Source material »
= Beginning of Section =
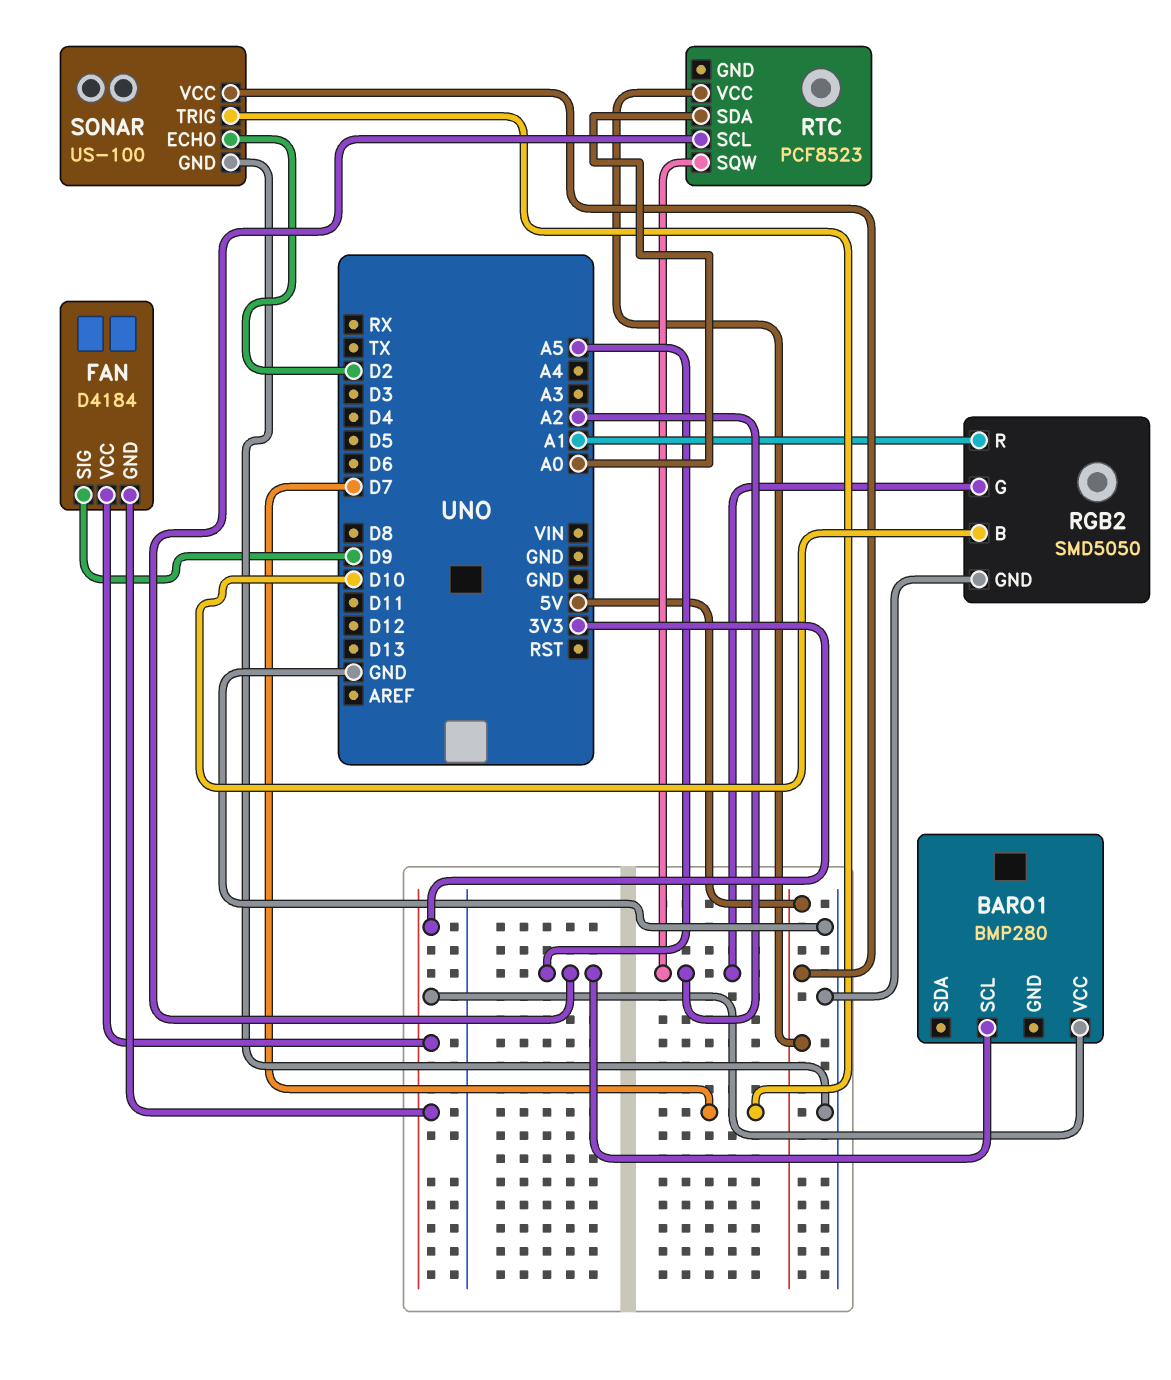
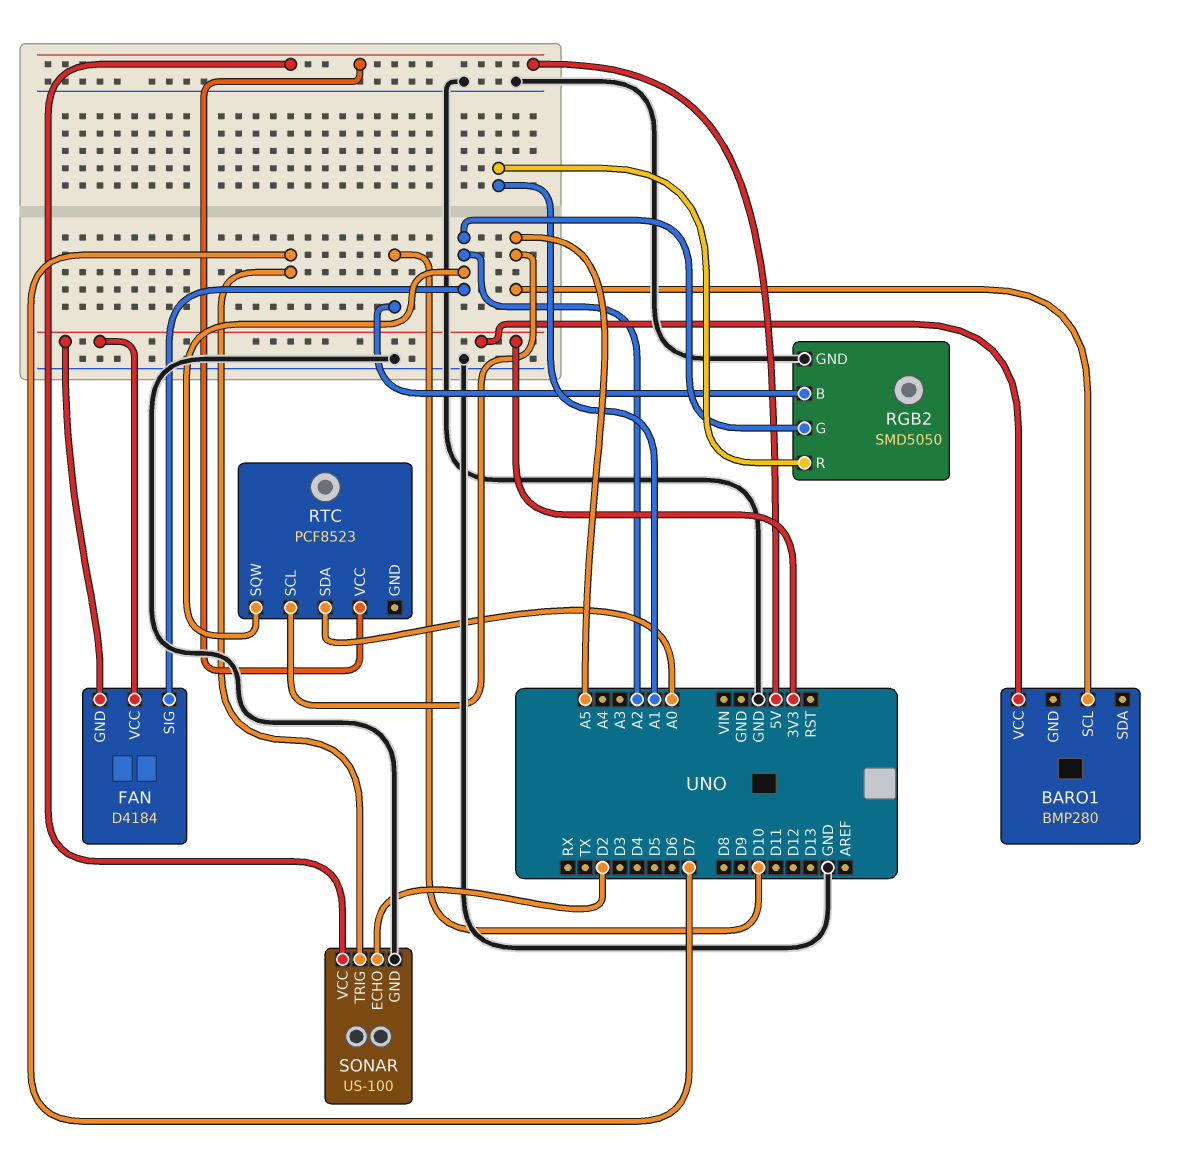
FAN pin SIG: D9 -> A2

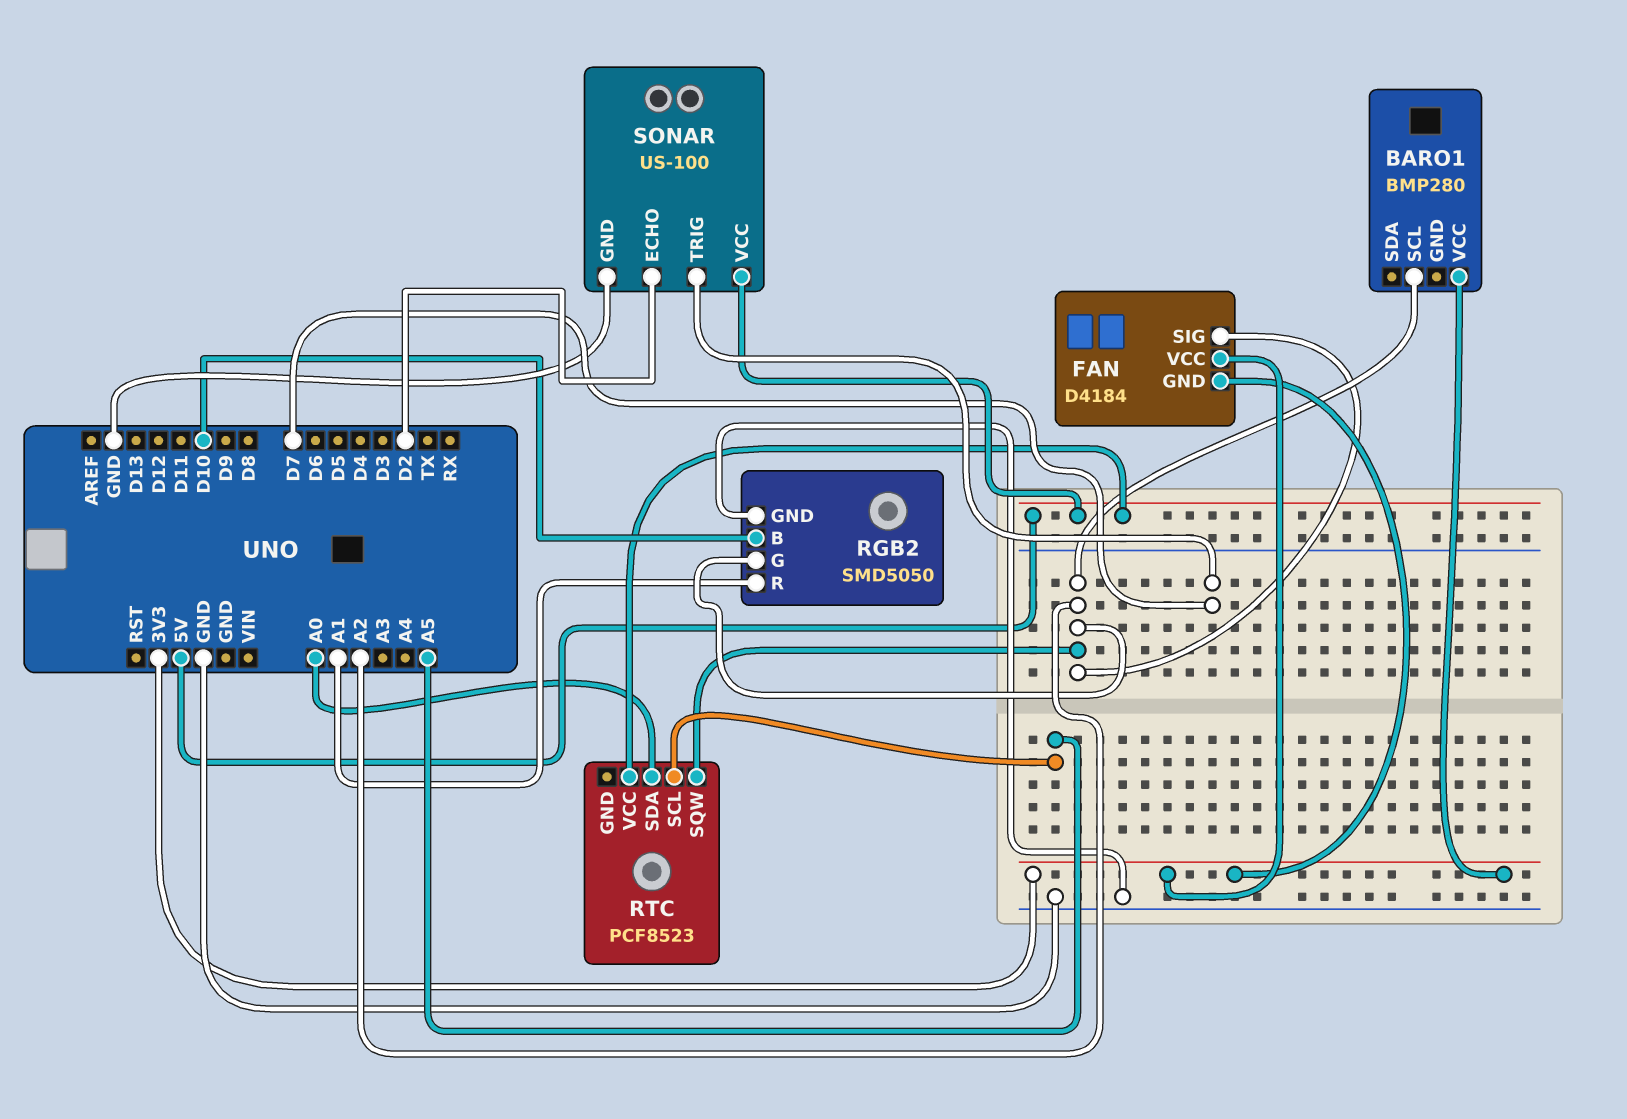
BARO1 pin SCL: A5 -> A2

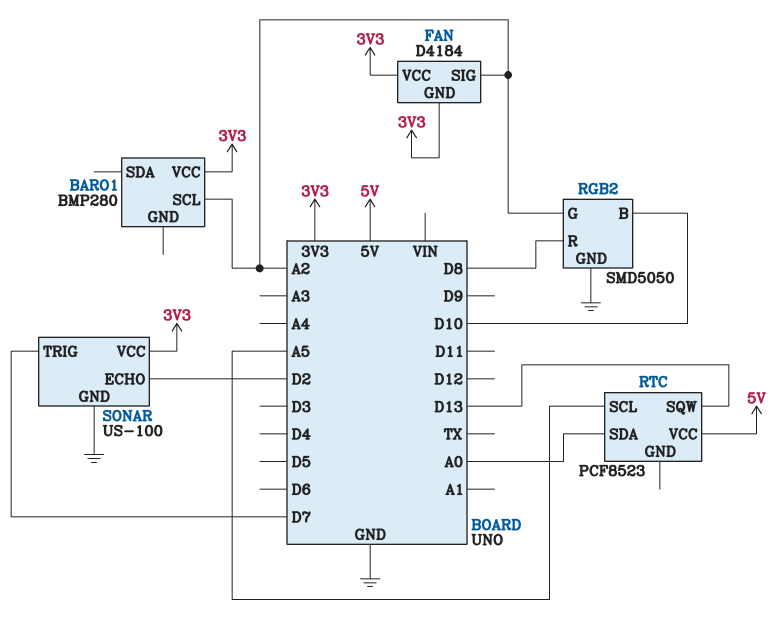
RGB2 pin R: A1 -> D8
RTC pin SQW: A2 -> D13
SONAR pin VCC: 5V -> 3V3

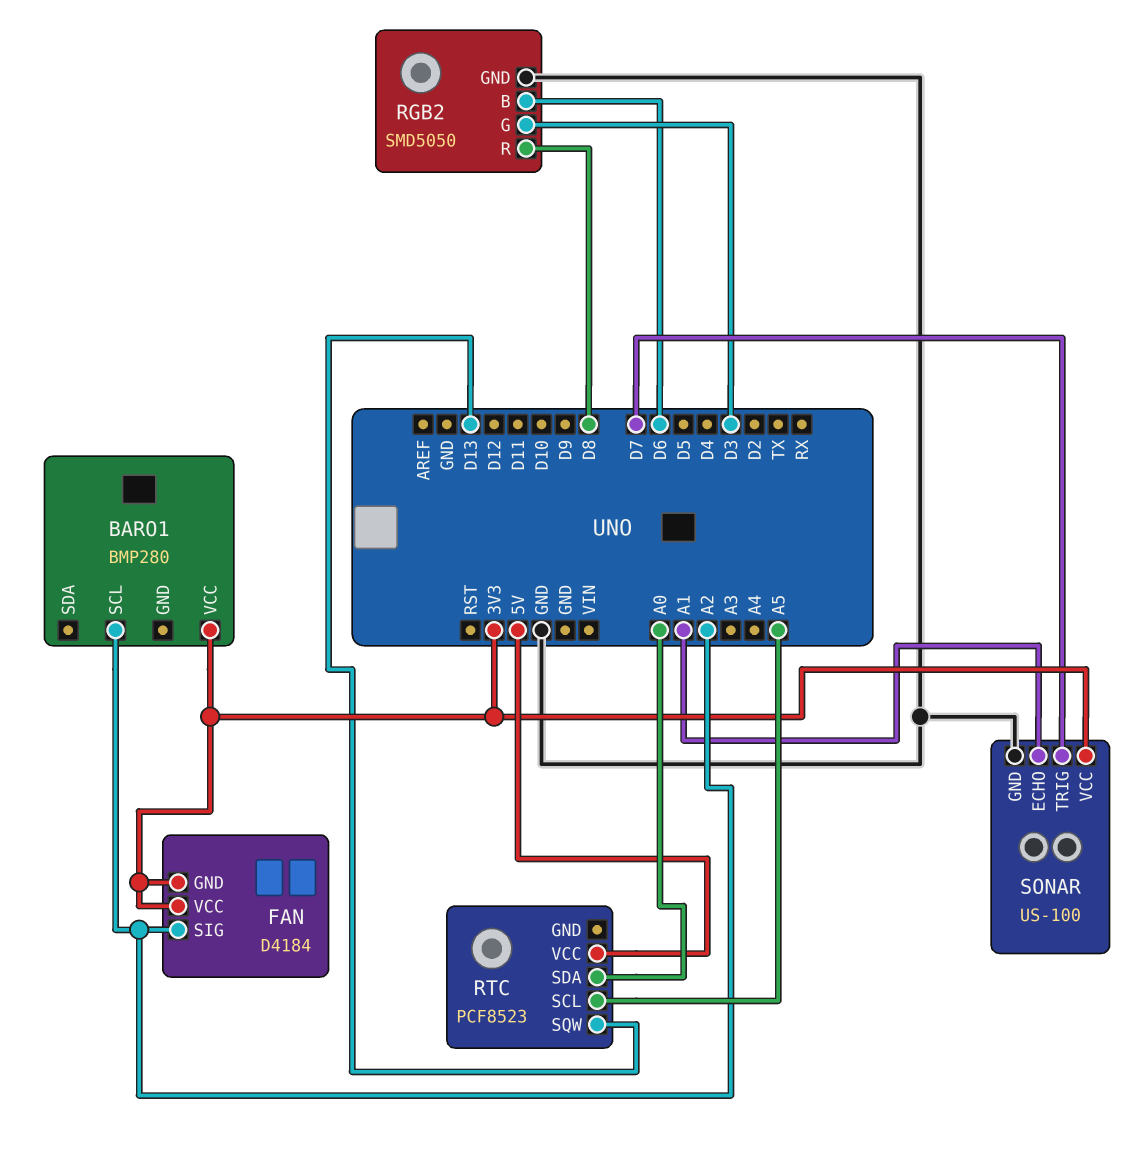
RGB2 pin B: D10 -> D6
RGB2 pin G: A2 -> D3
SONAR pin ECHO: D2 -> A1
= End of Section =
Work instructions » Every entry above needs to be duplicated precisely, and none of the pictures should appear.

Response area »
FAN pin SIG: D9 -> A2

BARO1 pin SCL: A5 -> A2

RGB2 pin R: A1 -> D8
RTC pin SQW: A2 -> D13
SONAR pin VCC: 5V -> 3V3

RGB2 pin B: D10 -> D6
RGB2 pin G: A2 -> D3
SONAR pin ECHO: D2 -> A1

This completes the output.